■ **TASK PROMPT**
Begin at the line containing "colour: yellow dice" and reproduce every line through the end of the entries below. Nothing else should appear.

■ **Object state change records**
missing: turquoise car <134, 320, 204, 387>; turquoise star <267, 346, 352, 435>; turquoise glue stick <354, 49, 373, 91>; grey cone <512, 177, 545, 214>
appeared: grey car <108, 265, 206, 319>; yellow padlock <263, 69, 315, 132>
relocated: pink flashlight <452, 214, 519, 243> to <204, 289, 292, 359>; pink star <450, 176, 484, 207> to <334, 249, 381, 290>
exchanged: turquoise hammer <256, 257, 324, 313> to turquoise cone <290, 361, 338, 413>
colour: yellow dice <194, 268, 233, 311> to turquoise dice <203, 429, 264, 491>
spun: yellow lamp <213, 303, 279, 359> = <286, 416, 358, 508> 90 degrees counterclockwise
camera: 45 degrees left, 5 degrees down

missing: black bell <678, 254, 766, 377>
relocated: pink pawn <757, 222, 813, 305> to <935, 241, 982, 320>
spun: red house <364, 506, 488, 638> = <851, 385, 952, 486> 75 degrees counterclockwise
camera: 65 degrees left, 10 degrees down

■ **ANSWER BOX**
colour: yellow dice <194, 268, 233, 311> to turquoise dice <203, 429, 264, 491>
spun: yellow lamp <213, 303, 279, 359> = <286, 416, 358, 508> 90 degrees counterclockwise
camera: 45 degrees left, 5 degrees down

missing: black bell <678, 254, 766, 377>
relocated: pink pawn <757, 222, 813, 305> to <935, 241, 982, 320>
spun: red house <364, 506, 488, 638> = <851, 385, 952, 486> 75 degrees counterclockwise
camera: 65 degrees left, 10 degrees down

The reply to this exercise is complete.